• **Problem**
Please retype the data below line for line, keeping every character unchanged.

• **Source records**
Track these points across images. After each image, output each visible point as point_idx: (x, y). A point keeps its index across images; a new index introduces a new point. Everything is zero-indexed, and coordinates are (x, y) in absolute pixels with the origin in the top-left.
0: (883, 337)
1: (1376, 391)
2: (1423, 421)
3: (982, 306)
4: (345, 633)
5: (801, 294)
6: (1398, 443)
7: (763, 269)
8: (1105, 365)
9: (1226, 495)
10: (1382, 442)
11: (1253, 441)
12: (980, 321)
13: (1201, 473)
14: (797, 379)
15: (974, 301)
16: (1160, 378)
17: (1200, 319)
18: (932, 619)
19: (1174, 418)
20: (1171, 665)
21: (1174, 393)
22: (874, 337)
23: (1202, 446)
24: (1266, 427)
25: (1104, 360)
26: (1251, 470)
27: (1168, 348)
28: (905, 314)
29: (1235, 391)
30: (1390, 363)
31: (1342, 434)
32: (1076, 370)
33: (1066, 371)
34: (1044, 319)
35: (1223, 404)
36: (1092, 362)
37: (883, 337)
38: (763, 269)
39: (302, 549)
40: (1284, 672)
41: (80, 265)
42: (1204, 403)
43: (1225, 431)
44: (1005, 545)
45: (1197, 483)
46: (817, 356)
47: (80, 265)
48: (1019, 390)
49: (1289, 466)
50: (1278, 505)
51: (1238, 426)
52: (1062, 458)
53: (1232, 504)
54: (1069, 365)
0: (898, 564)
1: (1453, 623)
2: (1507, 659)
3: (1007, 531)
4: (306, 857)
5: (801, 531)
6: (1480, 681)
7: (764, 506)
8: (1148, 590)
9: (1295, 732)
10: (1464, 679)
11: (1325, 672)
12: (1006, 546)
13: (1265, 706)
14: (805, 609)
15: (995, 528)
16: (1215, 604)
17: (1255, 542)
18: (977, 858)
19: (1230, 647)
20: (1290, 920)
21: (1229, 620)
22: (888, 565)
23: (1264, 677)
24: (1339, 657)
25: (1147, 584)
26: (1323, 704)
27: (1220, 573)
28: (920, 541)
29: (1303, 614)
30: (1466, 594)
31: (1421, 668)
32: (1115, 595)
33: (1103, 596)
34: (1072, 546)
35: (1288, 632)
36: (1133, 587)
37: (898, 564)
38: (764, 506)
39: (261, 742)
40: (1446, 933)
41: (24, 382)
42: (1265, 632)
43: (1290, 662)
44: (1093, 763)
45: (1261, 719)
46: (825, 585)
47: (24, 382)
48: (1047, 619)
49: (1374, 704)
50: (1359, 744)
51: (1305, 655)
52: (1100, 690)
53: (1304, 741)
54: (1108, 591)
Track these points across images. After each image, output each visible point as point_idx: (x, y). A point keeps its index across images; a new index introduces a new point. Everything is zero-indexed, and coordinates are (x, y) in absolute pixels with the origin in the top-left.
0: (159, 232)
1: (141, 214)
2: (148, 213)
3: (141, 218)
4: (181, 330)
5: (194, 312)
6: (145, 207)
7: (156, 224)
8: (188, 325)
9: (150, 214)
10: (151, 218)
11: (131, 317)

• **Completed exercise**
Track these points across images. After each image, output each visible point as point_idx: (x, y). A point keeps its index across images; a new index introduces a new point. Everything is zero-indexed, and coordinates are (x, y) in absolute pixels with the origin in the top-left.
0: (883, 337)
1: (1376, 391)
2: (1423, 421)
3: (982, 306)
4: (345, 633)
5: (801, 294)
6: (1398, 443)
7: (763, 269)
8: (1105, 365)
9: (1226, 495)
10: (1382, 442)
11: (1253, 441)
12: (980, 321)
13: (1201, 473)
14: (797, 379)
15: (974, 301)
16: (1160, 378)
17: (1200, 319)
18: (932, 619)
19: (1174, 418)
20: (1171, 665)
21: (1174, 393)
22: (874, 337)
23: (1202, 446)
24: (1266, 427)
25: (1104, 360)
26: (1251, 470)
27: (1168, 348)
28: (905, 314)
29: (1235, 391)
30: (1390, 363)
31: (1342, 434)
32: (1076, 370)
33: (1066, 371)
34: (1044, 319)
35: (1223, 404)
36: (1092, 362)
37: (883, 337)
38: (763, 269)
39: (302, 549)
40: (1284, 672)
41: (80, 265)
42: (1204, 403)
43: (1225, 431)
44: (1005, 545)
45: (1197, 483)
46: (817, 356)
47: (80, 265)
48: (1019, 390)
49: (1289, 466)
50: (1278, 505)
51: (1238, 426)
52: (1062, 458)
53: (1232, 504)
54: (1069, 365)
0: (898, 564)
1: (1453, 623)
2: (1507, 659)
3: (1007, 531)
4: (306, 857)
5: (801, 531)
6: (1480, 681)
7: (764, 506)
8: (1148, 590)
9: (1295, 732)
10: (1464, 679)
11: (1325, 672)
12: (1006, 546)
13: (1265, 706)
14: (805, 609)
15: (995, 528)
16: (1215, 604)
17: (1255, 542)
18: (977, 858)
19: (1230, 647)
20: (1290, 920)
21: (1229, 620)
22: (888, 565)
23: (1264, 677)
24: (1339, 657)
25: (1147, 584)
26: (1323, 704)
27: (1220, 573)
28: (920, 541)
29: (1303, 614)
30: (1466, 594)
31: (1421, 668)
32: (1115, 595)
33: (1103, 596)
34: (1072, 546)
35: (1288, 632)
36: (1133, 587)
37: (898, 564)
38: (764, 506)
39: (261, 742)
40: (1446, 933)
41: (24, 382)
42: (1265, 632)
43: (1290, 662)
44: (1093, 763)
45: (1261, 719)
46: (825, 585)
47: (24, 382)
48: (1047, 619)
49: (1374, 704)
50: (1359, 744)
51: (1305, 655)
52: (1100, 690)
53: (1304, 741)
54: (1108, 591)
Track these points across images. After each image, output each visible point as point_idx: (x, y). A point keeps its index across images; a new index introduces a new point. Everything is zero-indexed, and coordinates are (x, y) in absolute pixels with the origin in the top-left.
0: (159, 232)
1: (141, 214)
2: (148, 213)
3: (141, 218)
4: (181, 330)
5: (194, 312)
6: (145, 207)
7: (156, 224)
8: (188, 325)
9: (150, 214)
10: (151, 218)
11: (131, 317)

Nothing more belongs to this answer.